The response must restate all of the data word for word.

▶ **Data extract**:
*****

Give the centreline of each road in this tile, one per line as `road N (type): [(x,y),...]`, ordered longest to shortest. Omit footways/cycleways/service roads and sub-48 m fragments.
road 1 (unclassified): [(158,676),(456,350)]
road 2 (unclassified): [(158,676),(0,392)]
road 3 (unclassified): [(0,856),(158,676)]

*****

▶ **Output below**:
Give the centreline of each road in this tile, one per line as `road N (type): [(x,y),...]`, ordered longest to shortest. Omit footways/cycleways/service roads and sub-48 m fragments.
road 1 (unclassified): [(158,676),(456,350)]
road 2 (unclassified): [(158,676),(0,392)]
road 3 (unclassified): [(0,856),(158,676)]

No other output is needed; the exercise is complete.